## WHAT YOU ARE ASKED TO DO
Within the entries below, find each line containing the word "white" and copy it.
╭─ RECORD SET
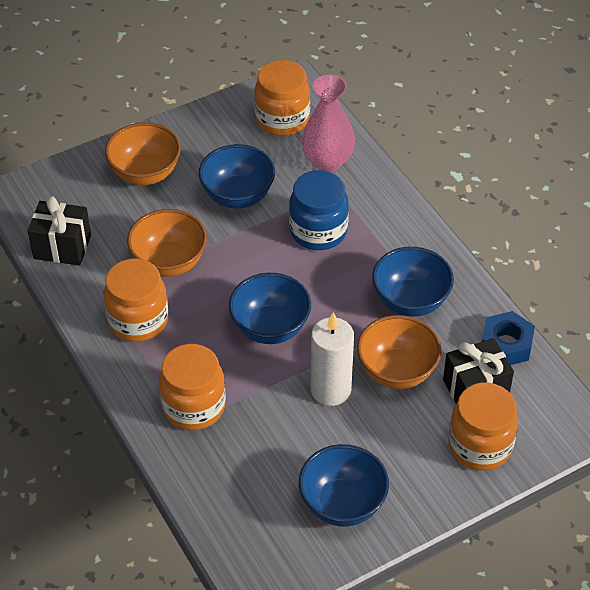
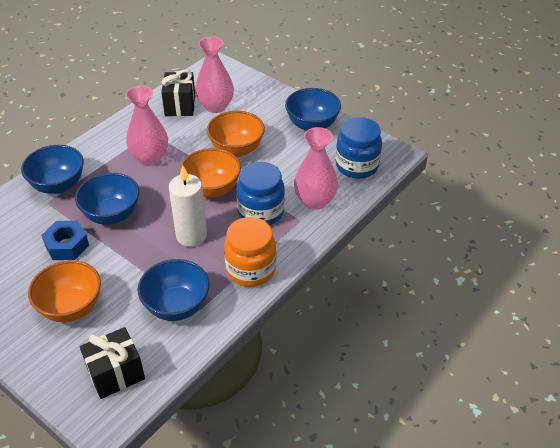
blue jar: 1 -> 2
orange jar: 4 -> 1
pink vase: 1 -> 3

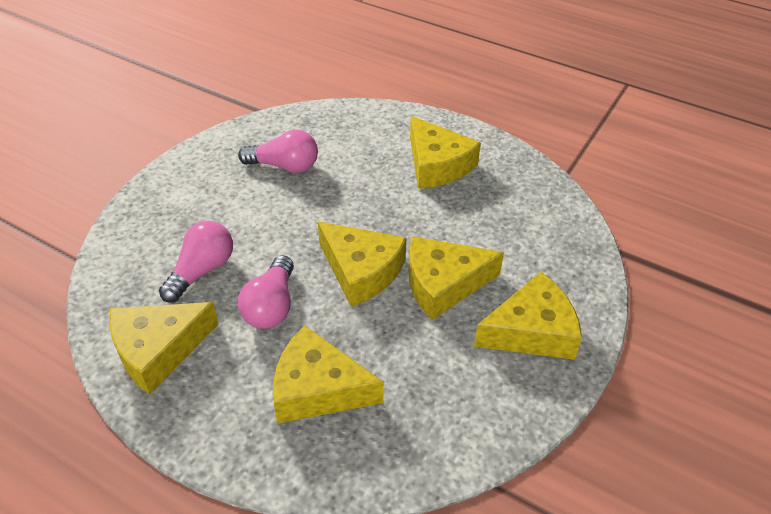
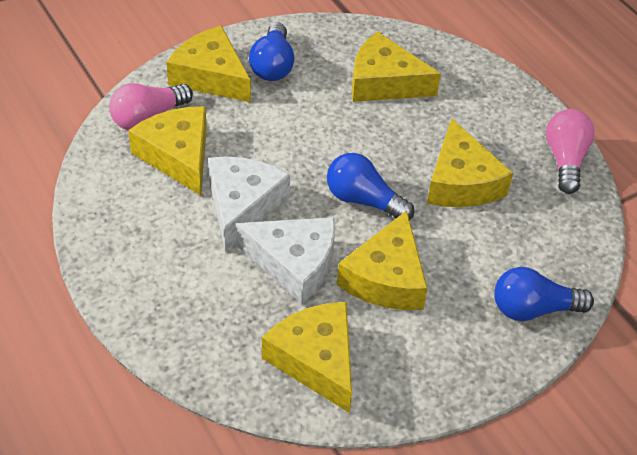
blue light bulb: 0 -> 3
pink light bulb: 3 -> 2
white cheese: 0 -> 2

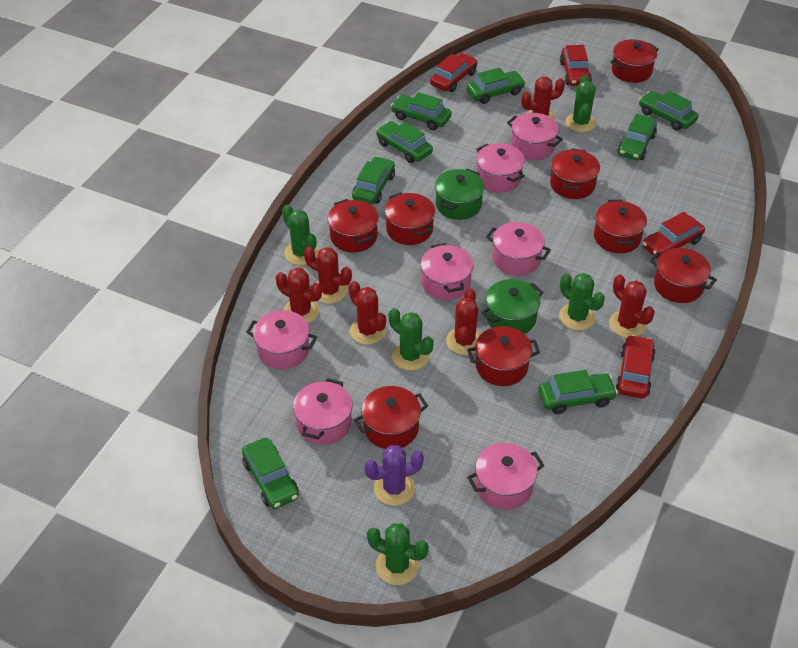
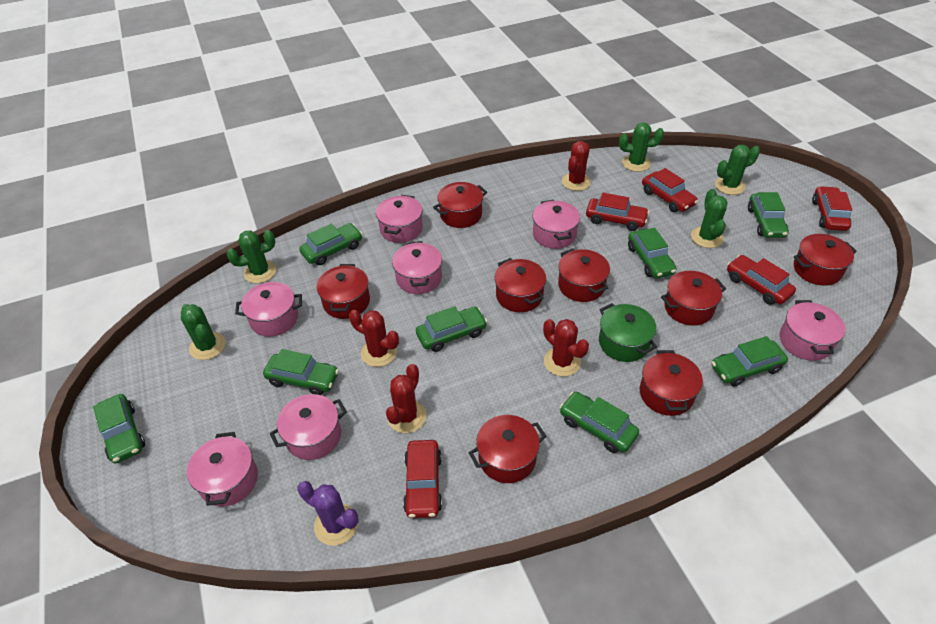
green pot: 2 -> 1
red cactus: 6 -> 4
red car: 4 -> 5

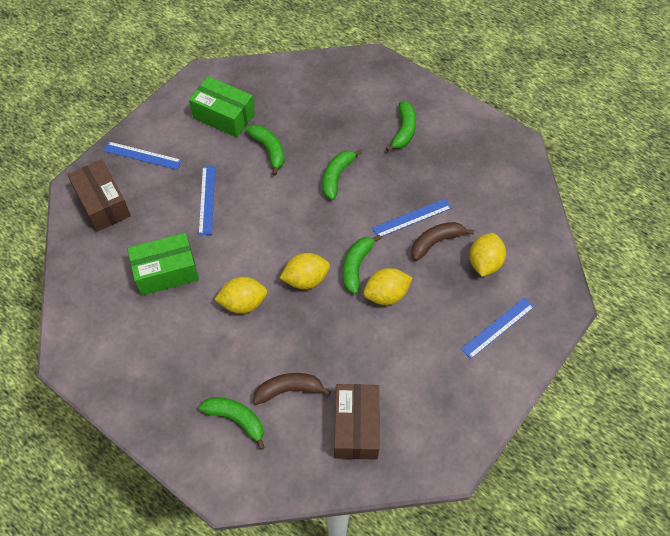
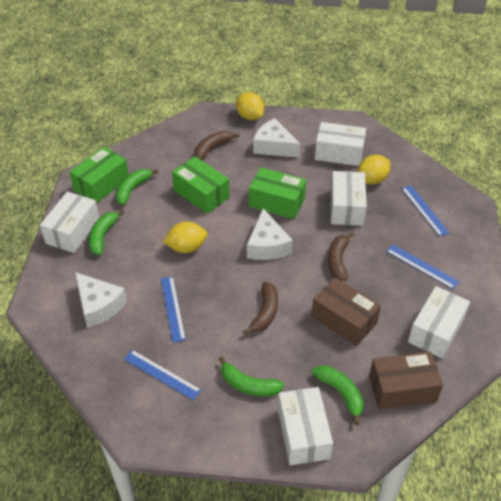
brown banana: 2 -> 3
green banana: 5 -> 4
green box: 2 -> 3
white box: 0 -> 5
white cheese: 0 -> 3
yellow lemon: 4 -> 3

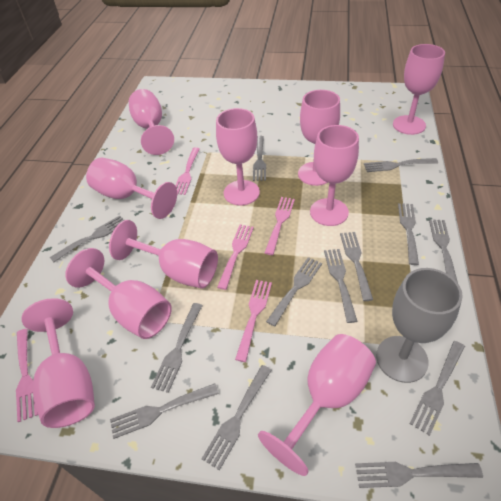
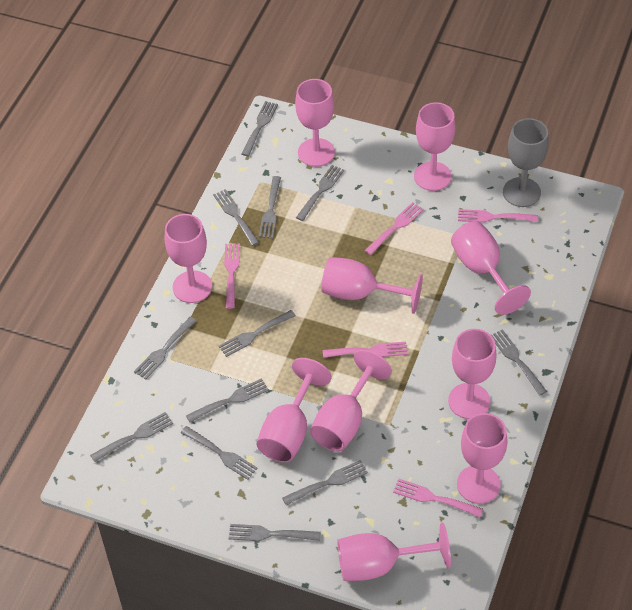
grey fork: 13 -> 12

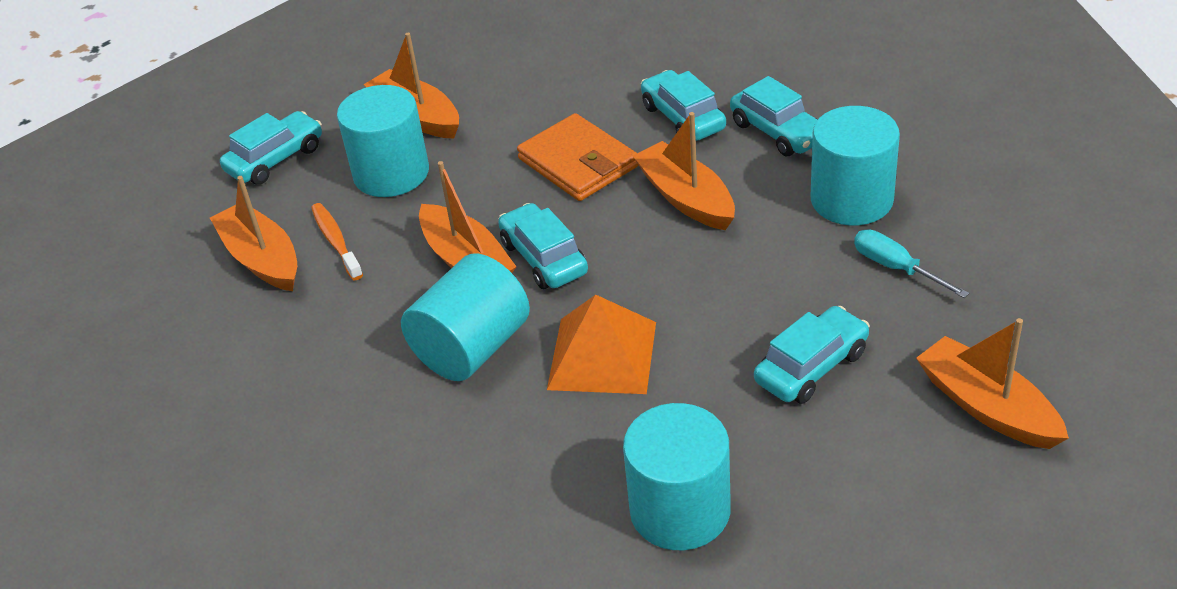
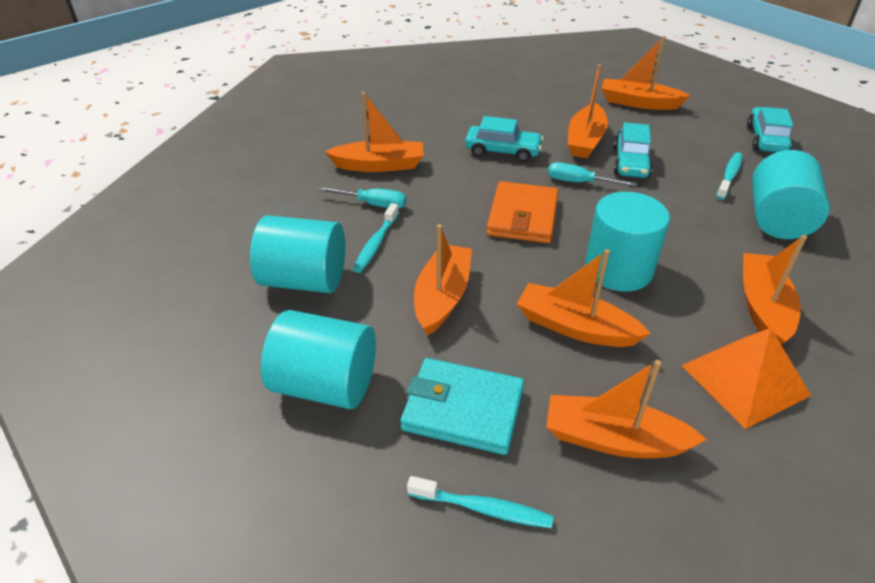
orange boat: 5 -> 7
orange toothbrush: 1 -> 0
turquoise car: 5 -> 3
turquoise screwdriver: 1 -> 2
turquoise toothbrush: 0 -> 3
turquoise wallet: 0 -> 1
╰─
## ANSWER AREA
white cheese: 0 -> 2
white box: 0 -> 5
white cheese: 0 -> 3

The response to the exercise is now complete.